Given request: Rewrite the material from the line with "Locate an element" up to and including the line with "Identify the location", replacing "white detergent" with "blue detergent" and leaving everything else unchanged.

Data section:

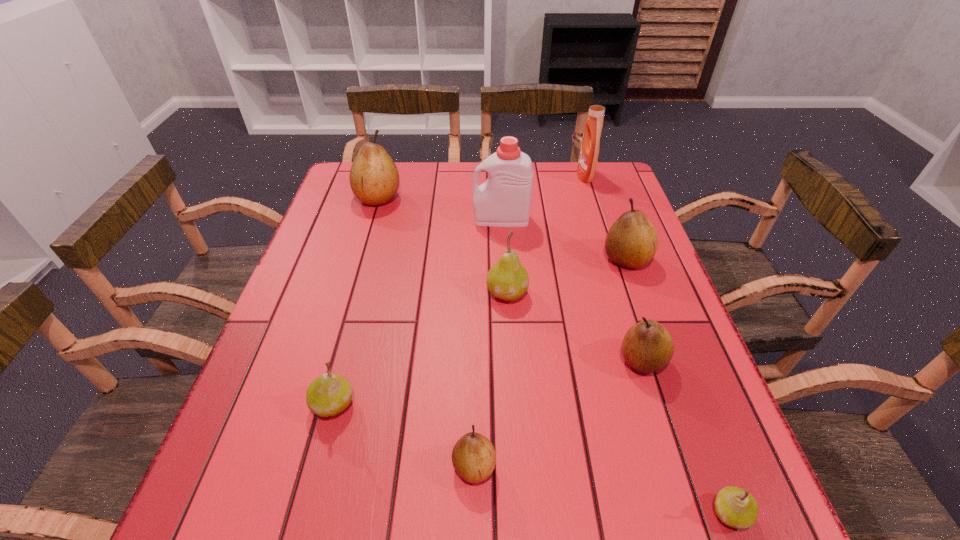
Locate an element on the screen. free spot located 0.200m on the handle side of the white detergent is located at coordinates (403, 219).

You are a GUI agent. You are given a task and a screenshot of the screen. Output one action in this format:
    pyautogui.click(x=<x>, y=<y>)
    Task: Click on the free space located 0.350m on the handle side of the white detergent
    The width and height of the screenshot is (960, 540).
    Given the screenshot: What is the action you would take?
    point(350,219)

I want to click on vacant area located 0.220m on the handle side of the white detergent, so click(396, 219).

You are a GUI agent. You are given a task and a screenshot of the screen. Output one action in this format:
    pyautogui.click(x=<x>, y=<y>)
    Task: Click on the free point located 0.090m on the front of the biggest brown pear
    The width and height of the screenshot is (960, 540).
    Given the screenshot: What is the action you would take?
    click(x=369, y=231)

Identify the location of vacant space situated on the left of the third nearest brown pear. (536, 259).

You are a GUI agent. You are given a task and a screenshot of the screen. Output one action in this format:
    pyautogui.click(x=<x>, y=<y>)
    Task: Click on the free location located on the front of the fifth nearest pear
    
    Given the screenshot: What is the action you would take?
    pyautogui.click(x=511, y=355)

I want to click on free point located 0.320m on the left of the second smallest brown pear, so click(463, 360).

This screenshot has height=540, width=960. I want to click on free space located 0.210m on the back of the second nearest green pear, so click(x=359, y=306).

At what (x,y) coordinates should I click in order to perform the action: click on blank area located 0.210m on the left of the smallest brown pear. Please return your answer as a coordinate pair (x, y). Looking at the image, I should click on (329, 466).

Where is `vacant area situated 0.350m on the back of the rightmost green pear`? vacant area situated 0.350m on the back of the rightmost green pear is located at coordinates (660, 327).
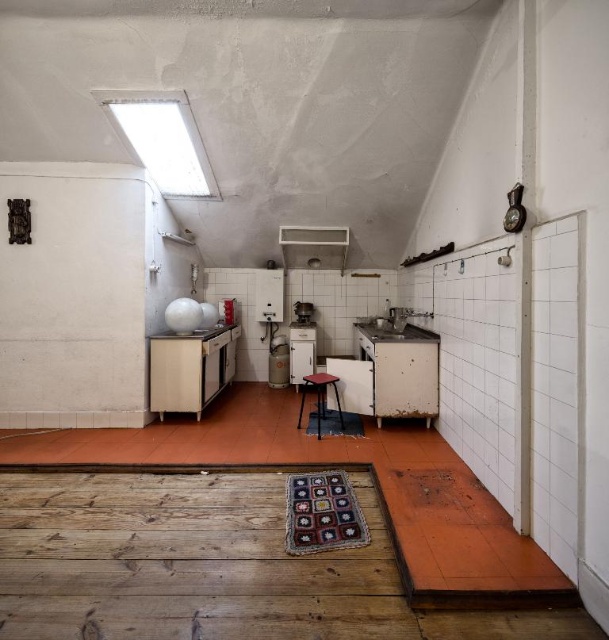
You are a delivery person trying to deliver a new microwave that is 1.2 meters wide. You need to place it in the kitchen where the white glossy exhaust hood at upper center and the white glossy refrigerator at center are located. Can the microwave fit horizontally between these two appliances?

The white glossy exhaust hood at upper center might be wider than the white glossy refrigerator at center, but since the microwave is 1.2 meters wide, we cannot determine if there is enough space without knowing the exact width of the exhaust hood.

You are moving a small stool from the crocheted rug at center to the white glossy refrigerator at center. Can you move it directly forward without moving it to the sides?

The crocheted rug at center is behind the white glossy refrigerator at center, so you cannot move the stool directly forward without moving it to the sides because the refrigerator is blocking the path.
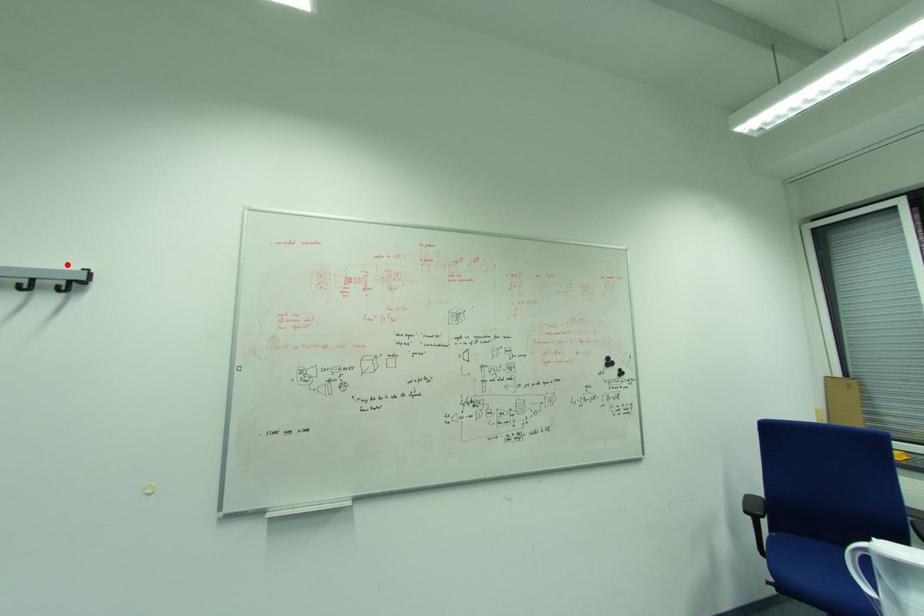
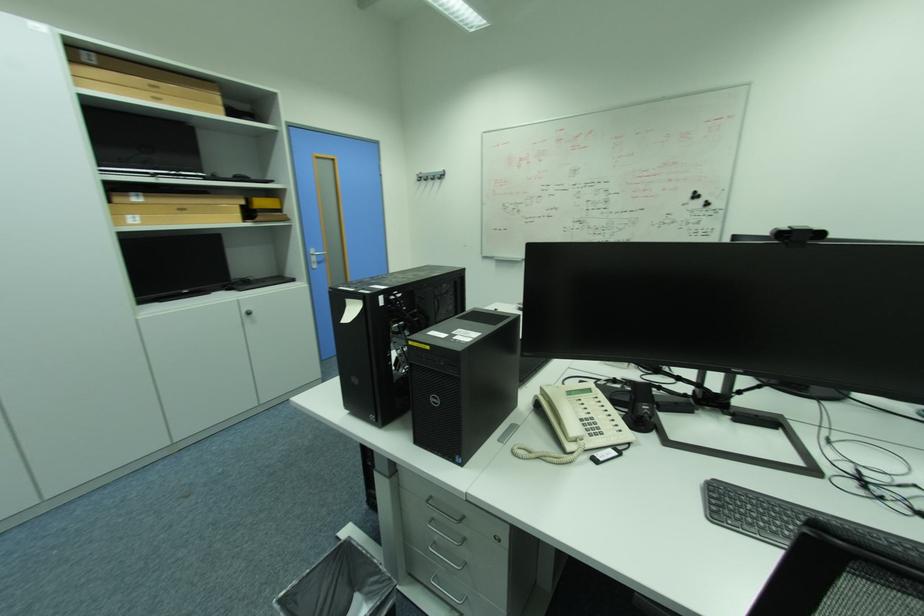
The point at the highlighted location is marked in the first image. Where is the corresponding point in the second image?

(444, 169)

==

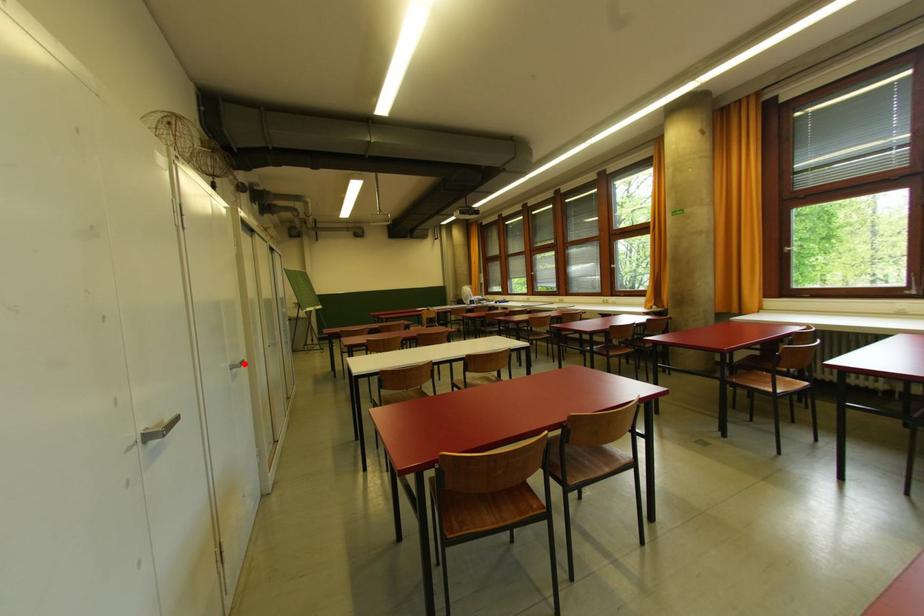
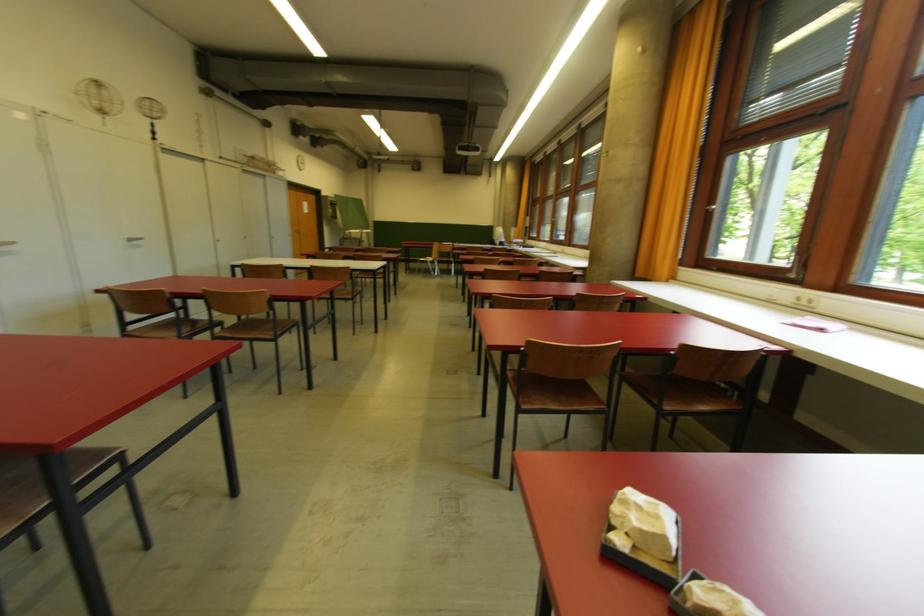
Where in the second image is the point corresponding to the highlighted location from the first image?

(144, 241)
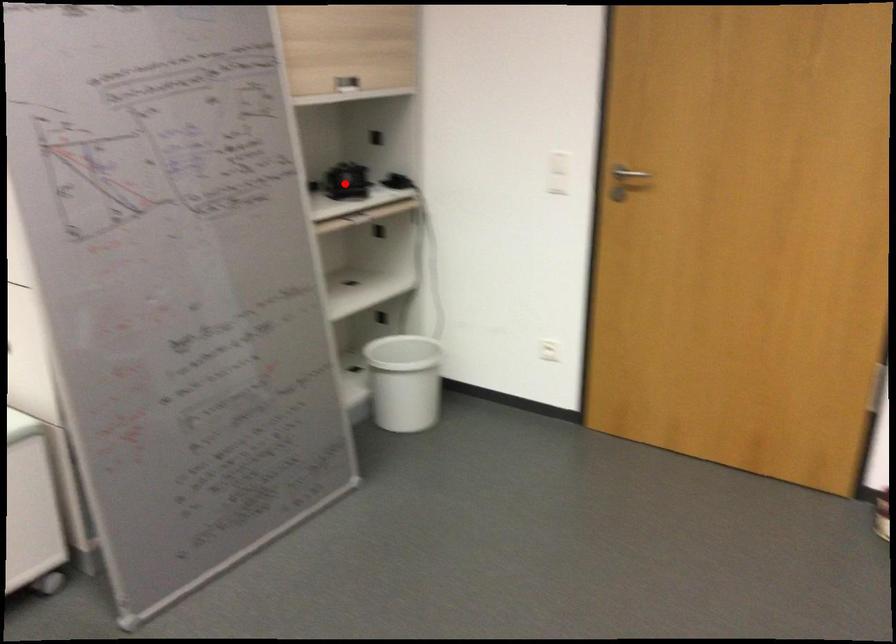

Complete answer:
Locate an element on the screen. free spot located 0.200m on the handle side of the blue detergent is located at coordinates (403, 219).

You are a GUI agent. You are given a task and a screenshot of the screen. Output one action in this format:
    pyautogui.click(x=<x>, y=<y>)
    Task: Click on the free space located 0.350m on the handle side of the blue detergent
    The width and height of the screenshot is (960, 540).
    Given the screenshot: What is the action you would take?
    point(350,219)

I want to click on vacant area located 0.220m on the handle side of the blue detergent, so click(396, 219).

You are a GUI agent. You are given a task and a screenshot of the screen. Output one action in this format:
    pyautogui.click(x=<x>, y=<y>)
    Task: Click on the free point located 0.090m on the front of the biggest brown pear
    The width and height of the screenshot is (960, 540).
    Given the screenshot: What is the action you would take?
    click(x=369, y=231)

Identify the location of vacant space situated on the left of the third nearest brown pear. (536, 259).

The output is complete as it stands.